**WORK INSTRUCTIONS:**
Transcribe each line of the material as it is, and drop any picture.

**EXERCISE DATA:**
= Beginning of Section =

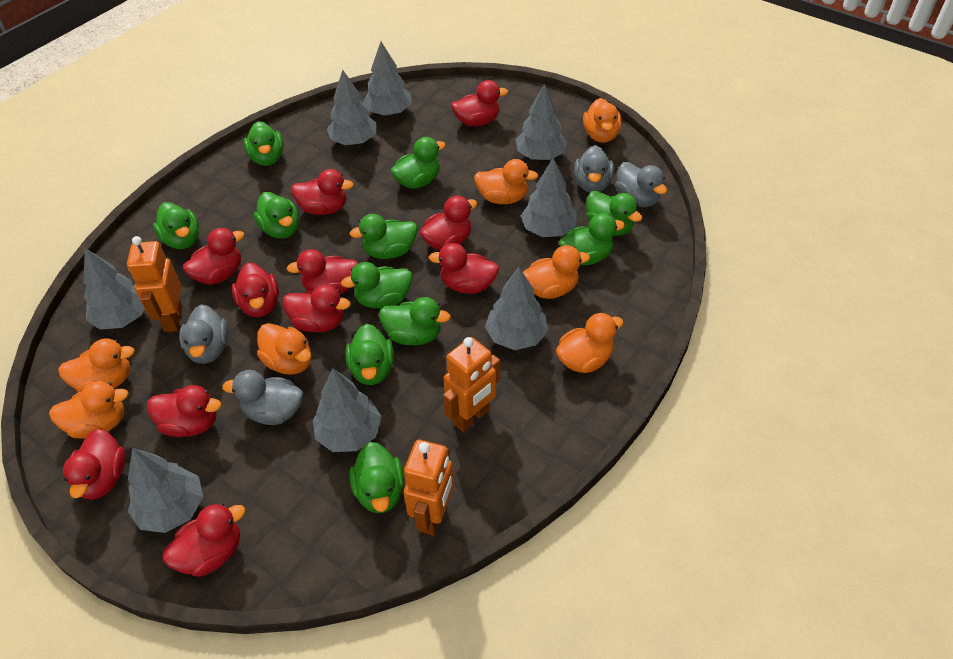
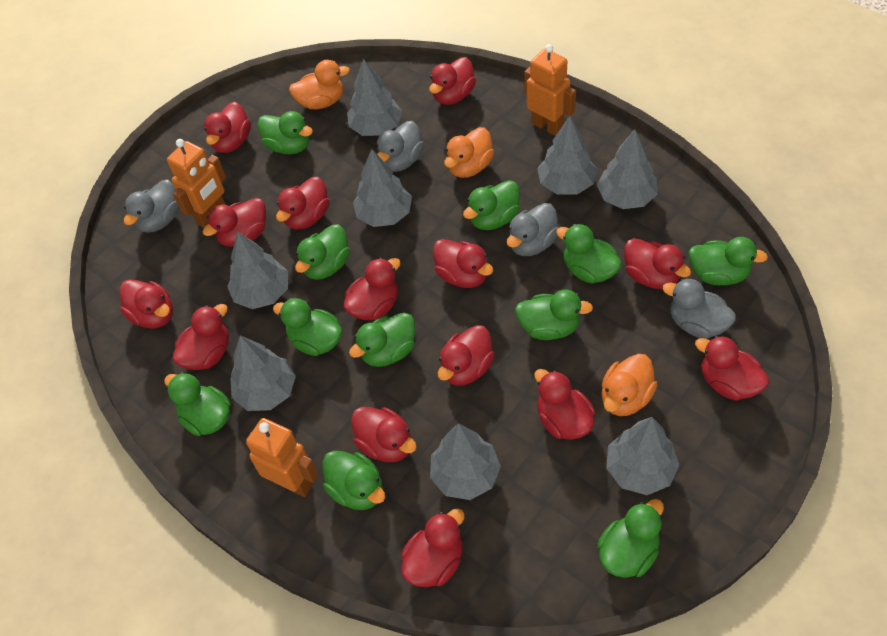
orange duck: 7 -> 3
red duck: 11 -> 14

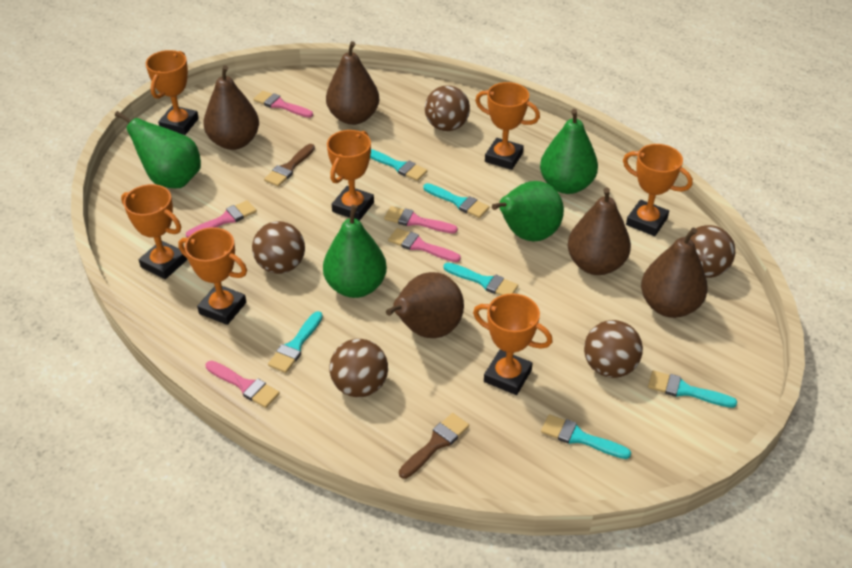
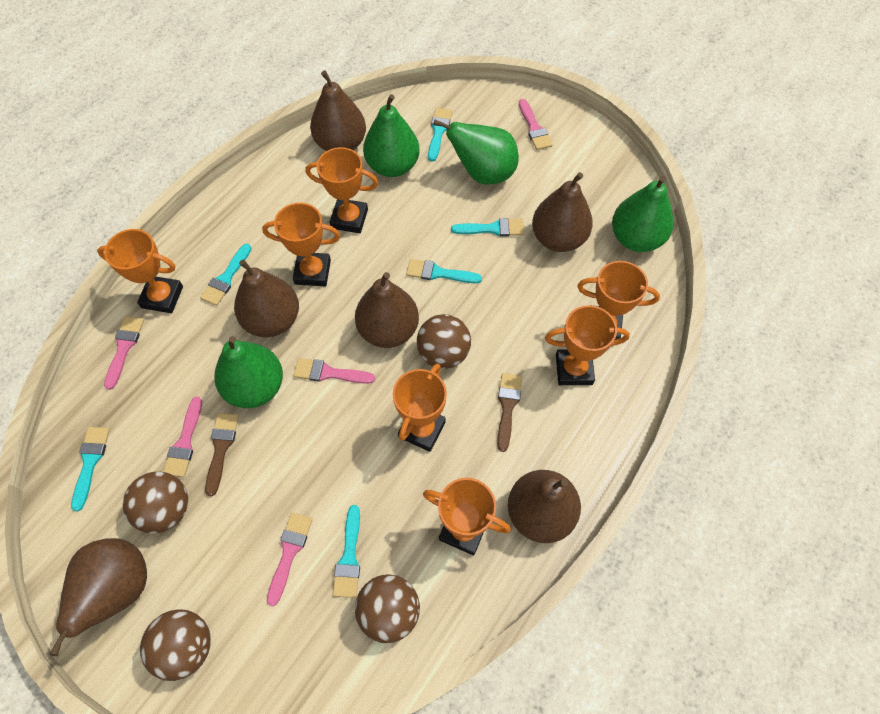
brown ball: 5 -> 4
brown pear: 5 -> 6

= End of Section =

**REPLY TO THE EXERCISE:**
orange duck: 7 -> 3
red duck: 11 -> 14

brown ball: 5 -> 4
brown pear: 5 -> 6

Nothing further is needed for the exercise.